§ PROVIDED DATA
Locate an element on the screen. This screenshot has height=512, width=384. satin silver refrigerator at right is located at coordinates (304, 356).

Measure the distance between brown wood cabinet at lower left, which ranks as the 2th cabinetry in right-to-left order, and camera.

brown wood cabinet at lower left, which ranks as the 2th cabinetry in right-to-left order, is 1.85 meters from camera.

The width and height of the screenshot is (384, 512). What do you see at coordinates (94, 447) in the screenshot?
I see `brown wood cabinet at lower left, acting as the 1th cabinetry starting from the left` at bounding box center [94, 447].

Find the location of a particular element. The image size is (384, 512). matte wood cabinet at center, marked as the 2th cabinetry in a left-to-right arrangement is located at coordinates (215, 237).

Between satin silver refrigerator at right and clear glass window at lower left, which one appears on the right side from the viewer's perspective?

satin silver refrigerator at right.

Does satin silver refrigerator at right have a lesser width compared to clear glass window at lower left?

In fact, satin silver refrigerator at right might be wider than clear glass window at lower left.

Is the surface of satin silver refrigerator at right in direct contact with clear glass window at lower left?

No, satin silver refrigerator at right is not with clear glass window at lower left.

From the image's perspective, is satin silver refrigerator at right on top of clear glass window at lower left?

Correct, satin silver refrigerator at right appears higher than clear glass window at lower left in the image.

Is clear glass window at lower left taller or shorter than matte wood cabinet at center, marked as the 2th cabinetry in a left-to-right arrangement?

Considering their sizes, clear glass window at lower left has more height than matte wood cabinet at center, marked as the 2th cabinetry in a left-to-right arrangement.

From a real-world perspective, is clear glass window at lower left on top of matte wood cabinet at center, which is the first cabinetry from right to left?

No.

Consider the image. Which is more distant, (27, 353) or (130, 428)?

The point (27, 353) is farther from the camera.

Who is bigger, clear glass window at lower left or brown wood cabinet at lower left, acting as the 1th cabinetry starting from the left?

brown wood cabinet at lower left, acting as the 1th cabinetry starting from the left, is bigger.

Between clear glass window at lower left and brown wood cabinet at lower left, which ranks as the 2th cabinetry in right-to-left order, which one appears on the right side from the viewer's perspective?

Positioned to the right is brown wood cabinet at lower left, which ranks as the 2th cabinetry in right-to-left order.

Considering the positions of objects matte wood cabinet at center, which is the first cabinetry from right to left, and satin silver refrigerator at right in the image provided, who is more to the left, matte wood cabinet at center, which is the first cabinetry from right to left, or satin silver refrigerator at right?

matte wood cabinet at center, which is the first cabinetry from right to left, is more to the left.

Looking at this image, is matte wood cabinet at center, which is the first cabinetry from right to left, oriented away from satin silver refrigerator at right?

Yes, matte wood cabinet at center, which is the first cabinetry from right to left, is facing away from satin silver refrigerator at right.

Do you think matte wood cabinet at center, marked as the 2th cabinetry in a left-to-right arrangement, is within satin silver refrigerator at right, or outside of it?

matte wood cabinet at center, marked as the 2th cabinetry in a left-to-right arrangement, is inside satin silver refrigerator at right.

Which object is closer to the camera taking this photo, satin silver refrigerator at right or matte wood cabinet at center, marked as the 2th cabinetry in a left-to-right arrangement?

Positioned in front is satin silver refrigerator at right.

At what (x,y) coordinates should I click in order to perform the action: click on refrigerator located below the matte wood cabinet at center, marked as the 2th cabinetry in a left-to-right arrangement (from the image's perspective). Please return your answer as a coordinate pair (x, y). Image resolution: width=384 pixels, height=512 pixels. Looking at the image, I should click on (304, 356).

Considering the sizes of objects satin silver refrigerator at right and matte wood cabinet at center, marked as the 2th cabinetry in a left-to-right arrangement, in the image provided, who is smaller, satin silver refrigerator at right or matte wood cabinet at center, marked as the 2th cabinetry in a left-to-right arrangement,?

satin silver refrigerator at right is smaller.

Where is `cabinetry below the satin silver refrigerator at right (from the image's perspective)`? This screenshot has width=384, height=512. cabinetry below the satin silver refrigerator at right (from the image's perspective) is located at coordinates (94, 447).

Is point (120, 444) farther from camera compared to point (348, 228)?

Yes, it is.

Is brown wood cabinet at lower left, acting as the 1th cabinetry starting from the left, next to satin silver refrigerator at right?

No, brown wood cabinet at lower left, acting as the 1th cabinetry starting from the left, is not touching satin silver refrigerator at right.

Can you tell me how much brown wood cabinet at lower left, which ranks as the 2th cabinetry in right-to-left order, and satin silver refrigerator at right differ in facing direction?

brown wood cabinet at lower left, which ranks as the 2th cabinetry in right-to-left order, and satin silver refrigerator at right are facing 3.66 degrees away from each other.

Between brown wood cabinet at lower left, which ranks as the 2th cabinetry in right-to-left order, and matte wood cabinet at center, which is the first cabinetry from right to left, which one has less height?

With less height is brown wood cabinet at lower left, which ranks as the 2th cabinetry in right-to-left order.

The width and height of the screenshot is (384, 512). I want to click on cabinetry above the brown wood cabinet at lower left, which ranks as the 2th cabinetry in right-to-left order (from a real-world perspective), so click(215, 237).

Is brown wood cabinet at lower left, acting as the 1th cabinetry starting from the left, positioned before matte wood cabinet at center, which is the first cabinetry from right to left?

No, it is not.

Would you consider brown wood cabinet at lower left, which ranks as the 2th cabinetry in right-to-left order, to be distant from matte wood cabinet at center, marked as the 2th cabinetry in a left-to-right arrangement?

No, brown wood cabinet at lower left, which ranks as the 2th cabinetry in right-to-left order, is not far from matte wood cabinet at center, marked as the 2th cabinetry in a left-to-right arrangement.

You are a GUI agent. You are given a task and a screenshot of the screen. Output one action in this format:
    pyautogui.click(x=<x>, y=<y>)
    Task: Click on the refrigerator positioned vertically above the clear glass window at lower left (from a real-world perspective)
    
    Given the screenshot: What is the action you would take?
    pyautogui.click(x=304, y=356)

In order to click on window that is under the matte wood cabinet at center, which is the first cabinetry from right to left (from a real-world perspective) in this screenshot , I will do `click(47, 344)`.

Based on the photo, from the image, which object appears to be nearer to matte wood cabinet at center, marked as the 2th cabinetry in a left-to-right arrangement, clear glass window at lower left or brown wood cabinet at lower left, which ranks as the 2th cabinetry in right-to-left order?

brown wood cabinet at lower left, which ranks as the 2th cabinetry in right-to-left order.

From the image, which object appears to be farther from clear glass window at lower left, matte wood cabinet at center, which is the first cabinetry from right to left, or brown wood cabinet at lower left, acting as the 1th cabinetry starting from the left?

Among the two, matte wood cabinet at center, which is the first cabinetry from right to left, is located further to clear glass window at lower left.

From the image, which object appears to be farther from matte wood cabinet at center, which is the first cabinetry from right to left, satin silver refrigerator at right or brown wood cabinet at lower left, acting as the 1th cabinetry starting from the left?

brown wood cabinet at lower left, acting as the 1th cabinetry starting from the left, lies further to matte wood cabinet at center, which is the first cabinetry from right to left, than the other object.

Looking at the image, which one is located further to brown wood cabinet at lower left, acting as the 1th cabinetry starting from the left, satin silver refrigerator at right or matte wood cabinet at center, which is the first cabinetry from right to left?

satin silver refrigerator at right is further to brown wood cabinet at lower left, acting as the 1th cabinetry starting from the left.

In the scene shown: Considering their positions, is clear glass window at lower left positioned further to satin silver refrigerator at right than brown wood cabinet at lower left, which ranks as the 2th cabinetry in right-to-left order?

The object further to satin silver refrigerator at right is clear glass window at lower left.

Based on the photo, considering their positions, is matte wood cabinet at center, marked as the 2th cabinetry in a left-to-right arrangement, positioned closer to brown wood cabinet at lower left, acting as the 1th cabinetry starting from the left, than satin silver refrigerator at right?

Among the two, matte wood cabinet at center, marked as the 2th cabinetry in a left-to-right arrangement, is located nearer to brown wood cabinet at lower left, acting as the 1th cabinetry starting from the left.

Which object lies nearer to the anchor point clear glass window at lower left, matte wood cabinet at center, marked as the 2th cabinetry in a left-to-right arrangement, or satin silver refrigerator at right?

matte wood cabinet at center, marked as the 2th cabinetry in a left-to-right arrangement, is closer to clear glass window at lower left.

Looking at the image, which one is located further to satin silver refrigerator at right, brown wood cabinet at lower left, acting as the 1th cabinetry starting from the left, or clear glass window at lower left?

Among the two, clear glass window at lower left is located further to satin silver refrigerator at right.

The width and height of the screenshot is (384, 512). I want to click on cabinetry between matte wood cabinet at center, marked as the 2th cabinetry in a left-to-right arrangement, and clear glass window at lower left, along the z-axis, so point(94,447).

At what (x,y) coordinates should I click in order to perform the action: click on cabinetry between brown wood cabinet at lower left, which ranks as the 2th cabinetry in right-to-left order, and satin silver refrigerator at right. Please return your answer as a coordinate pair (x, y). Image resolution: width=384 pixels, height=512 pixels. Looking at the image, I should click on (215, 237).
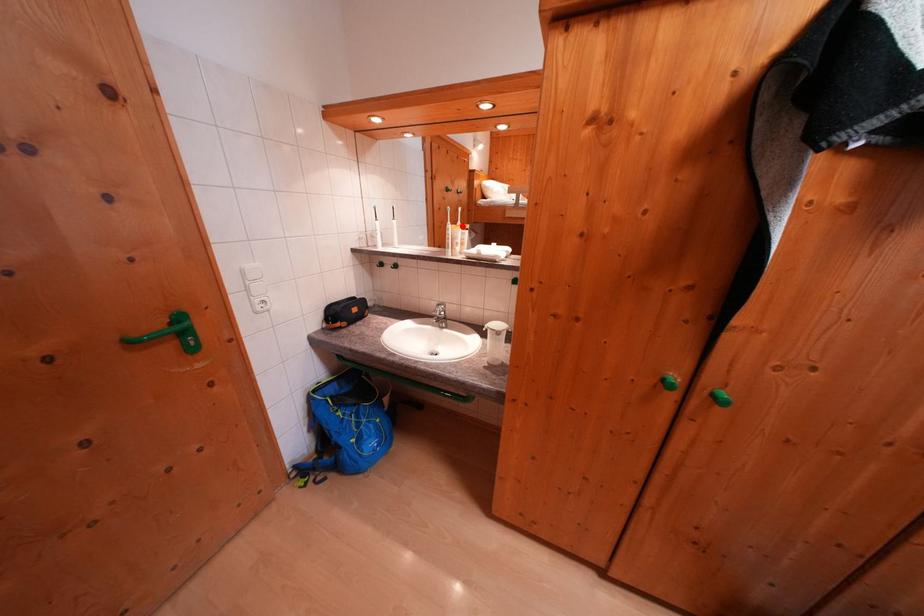
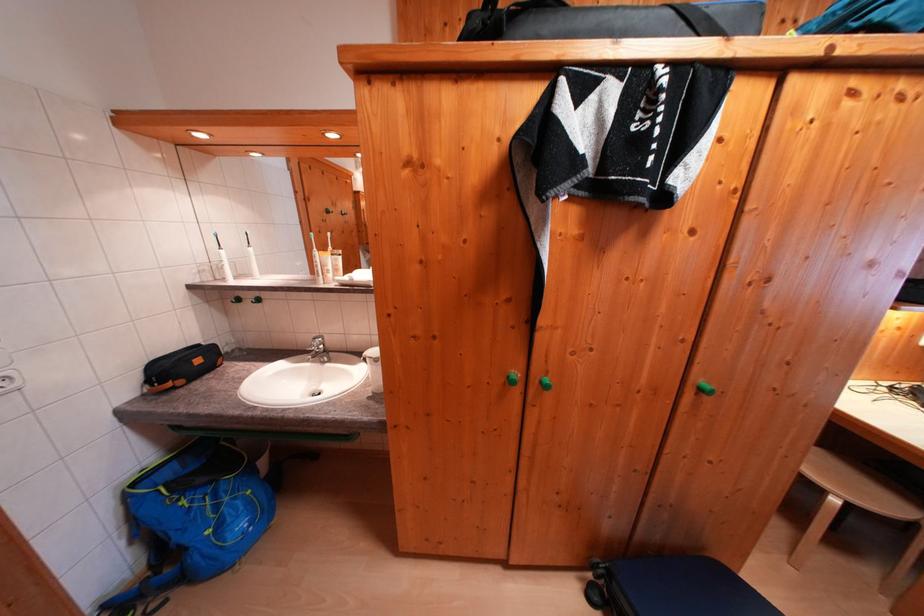
Find the pixel in the second image that matches the highlighted location in the first image.

(331, 253)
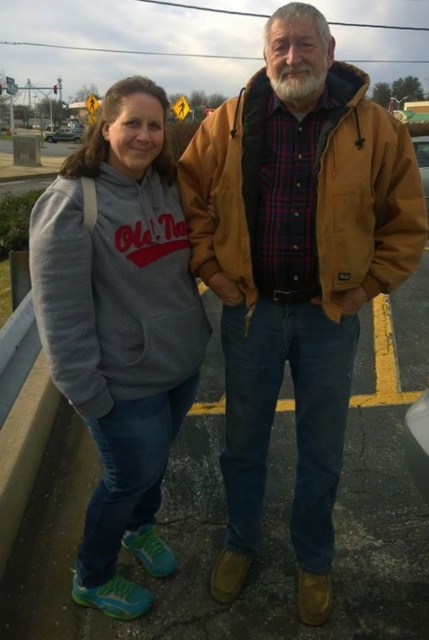
You are trying to locate the point at coordinates (120, 326) in this parking lot scene. Which object from the scene is this point located on?

The point at coordinates (120, 326) is located on the gray fleece hoodie at left.

You are trying to decide whether to hang the brown leather jacket at center on a standard coat hanger that can hold up to 10 pounds. The silver metallic sedan at left weighs 3,000 pounds. Can the coat hanger support the jacket?

The brown leather jacket at center is bigger than the silver metallic sedan at left, so the jacket is heavier than the sedan. Since the sedan weighs 3,000 pounds, the coat hanger cannot support the jacket.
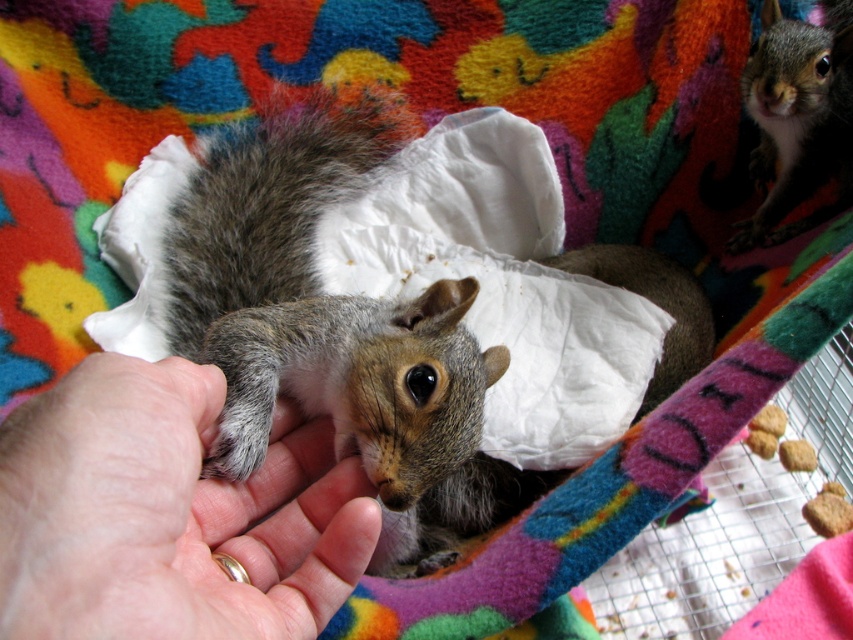
Between point (306, 113) and point (99, 468), which one is positioned behind?

Positioned behind is point (306, 113).

Looking at this image, how much distance is there between gray fur squirrel at center and smooth skin hand at center?

6.95 inches

At what (x,y) coordinates should I click in order to perform the action: click on gray fur squirrel at center. Please return your answer as a coordinate pair (x, y). The height and width of the screenshot is (640, 853). Looking at the image, I should click on (332, 326).

Can you confirm if smooth skin hand at center is positioned above gray fur squirrel at upper right?

Incorrect, smooth skin hand at center is not positioned above gray fur squirrel at upper right.

Is point (152, 420) positioned in front of point (773, 65)?

That is True.

I want to click on smooth skin hand at center, so click(169, 513).

Which is below, gray fur squirrel at center or gray fur squirrel at upper right?

gray fur squirrel at center is lower down.

Is gray fur squirrel at center wider than gray fur squirrel at upper right?

Correct, the width of gray fur squirrel at center exceeds that of gray fur squirrel at upper right.

Is point (276, 365) in front of point (824, 22)?

Yes, point (276, 365) is closer to viewer.

Locate an element on the screen. Image resolution: width=853 pixels, height=640 pixels. gray fur squirrel at center is located at coordinates (332, 326).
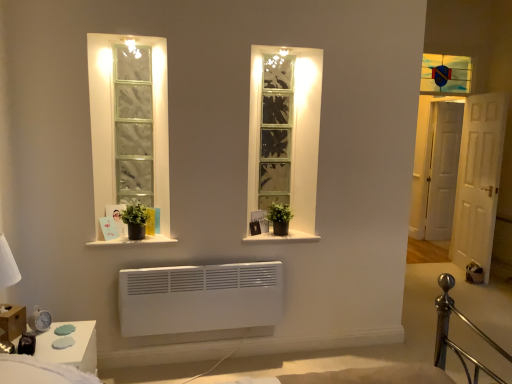
You are a GUI agent. You are given a task and a screenshot of the screen. Output one action in this format:
    pyautogui.click(x=<x>, y=<y>)
    Task: Click on the free location above clear glass window at center (from a real-world perspective)
    
    Given the screenshot: What is the action you would take?
    pyautogui.click(x=275, y=60)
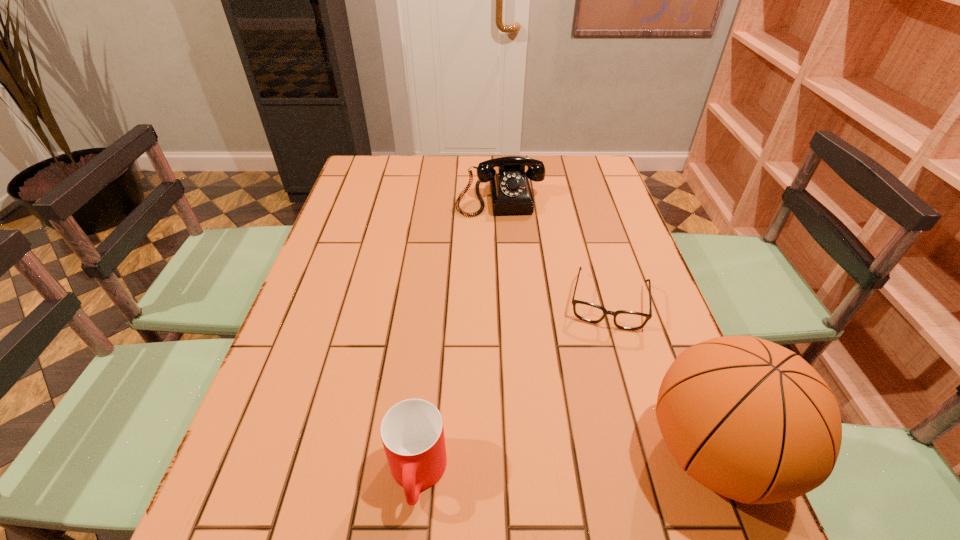
I want to click on vacant spot on the desktop that is between the cup and the basketball and is positioned on the dial of the farthest object, so click(x=540, y=465).

The height and width of the screenshot is (540, 960). Identify the location of vacant space on the desktop that is between the cup and the tallest object and is positioned on the front-facing side of the second farthest object. (591, 462).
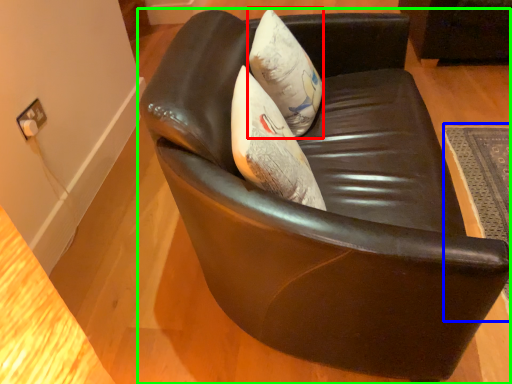
Question: Based on their relative distances, which object is nearer to throw pillow (highlighted by a red box)? Choose from mat (highlighted by a blue box) and chair (highlighted by a green box).

Choices:
 (A) mat
 (B) chair

Answer: (B)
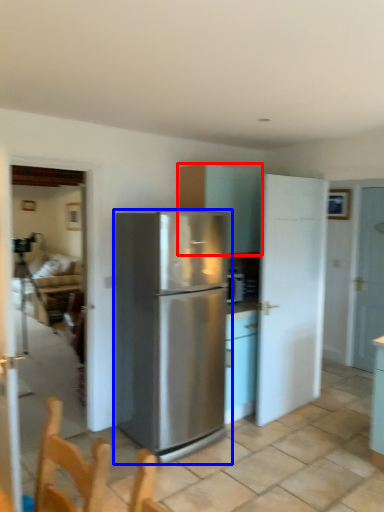
Question: Which object appears closest to the camera in this image, cabinetry (highlighted by a red box) or refrigerator (highlighted by a blue box)?

Choices:
 (A) cabinetry
 (B) refrigerator

Answer: (B)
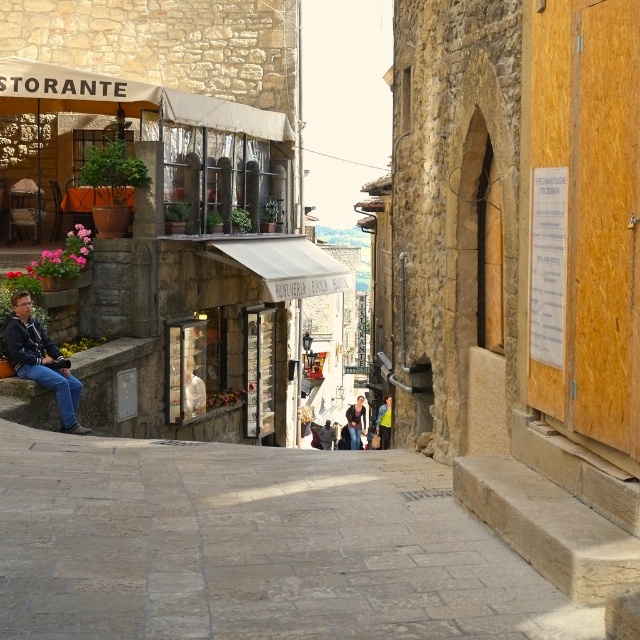
Image resolution: width=640 pixels, height=640 pixels. What do you see at coordinates (355, 422) in the screenshot? I see `denim jacket at center` at bounding box center [355, 422].

Who is positioned more to the right, denim jacket at center or yellow-green shirt at center?

yellow-green shirt at center

Who is more distant from viewer, (362, 396) or (384, 412)?

Point (362, 396)

Locate an element on the screen. Image resolution: width=640 pixels, height=640 pixels. denim jacket at center is located at coordinates (355, 422).

Looking at this image, is yellow-green shirt at center below dark blue jeans at center?

Actually, yellow-green shirt at center is above dark blue jeans at center.

Who is lower down, yellow-green shirt at center or dark blue jeans at center?

dark blue jeans at center is below.

Describe the element at coordinates (385, 422) in the screenshot. I see `yellow-green shirt at center` at that location.

This screenshot has height=640, width=640. I want to click on yellow-green shirt at center, so click(x=385, y=422).

Does point (220, 552) come farther from viewer compared to point (388, 433)?

No, it is not.

Locate an element on the screen. This screenshot has width=640, height=640. gray stone alley at center is located at coordinates (252, 547).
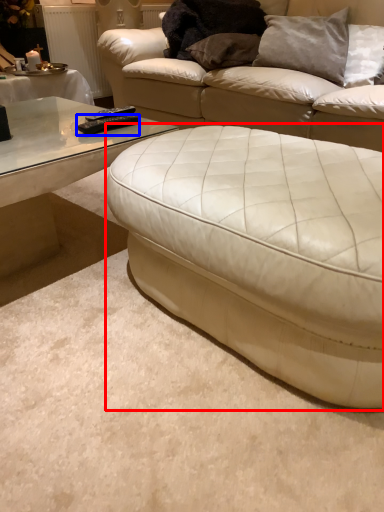
Question: Among these objects, which one is nearest to the camera, studio couch (highlighted by a red box) or remote (highlighted by a blue box)?

Choices:
 (A) studio couch
 (B) remote

Answer: (A)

§ INSTRUCTIONS TO FOLLOW
Write out the lines starting at the one that contains "Image resolution: width=640 pixels, height=640 pixels. What" and ending at the last line, leaving out the pictures.

§ YOUR RESPONSE
Image resolution: width=640 pixels, height=640 pixels. What do you see at coordinates (355, 422) in the screenshot? I see `denim jacket at center` at bounding box center [355, 422].

Who is positioned more to the right, denim jacket at center or yellow-green shirt at center?

yellow-green shirt at center

Who is more distant from viewer, (362, 396) or (384, 412)?

Point (362, 396)

Locate an element on the screen. Image resolution: width=640 pixels, height=640 pixels. denim jacket at center is located at coordinates (355, 422).

Looking at this image, is yellow-green shirt at center below dark blue jeans at center?

Actually, yellow-green shirt at center is above dark blue jeans at center.

Who is lower down, yellow-green shirt at center or dark blue jeans at center?

dark blue jeans at center is below.

Describe the element at coordinates (385, 422) in the screenshot. I see `yellow-green shirt at center` at that location.

This screenshot has height=640, width=640. I want to click on yellow-green shirt at center, so click(x=385, y=422).

Does point (220, 552) come farther from viewer compared to point (388, 433)?

No, it is not.

Locate an element on the screen. This screenshot has width=640, height=640. gray stone alley at center is located at coordinates (252, 547).
Question: Among these objects, which one is nearest to the camera, studio couch (highlighted by a red box) or remote (highlighted by a blue box)?

Choices:
 (A) studio couch
 (B) remote

Answer: (A)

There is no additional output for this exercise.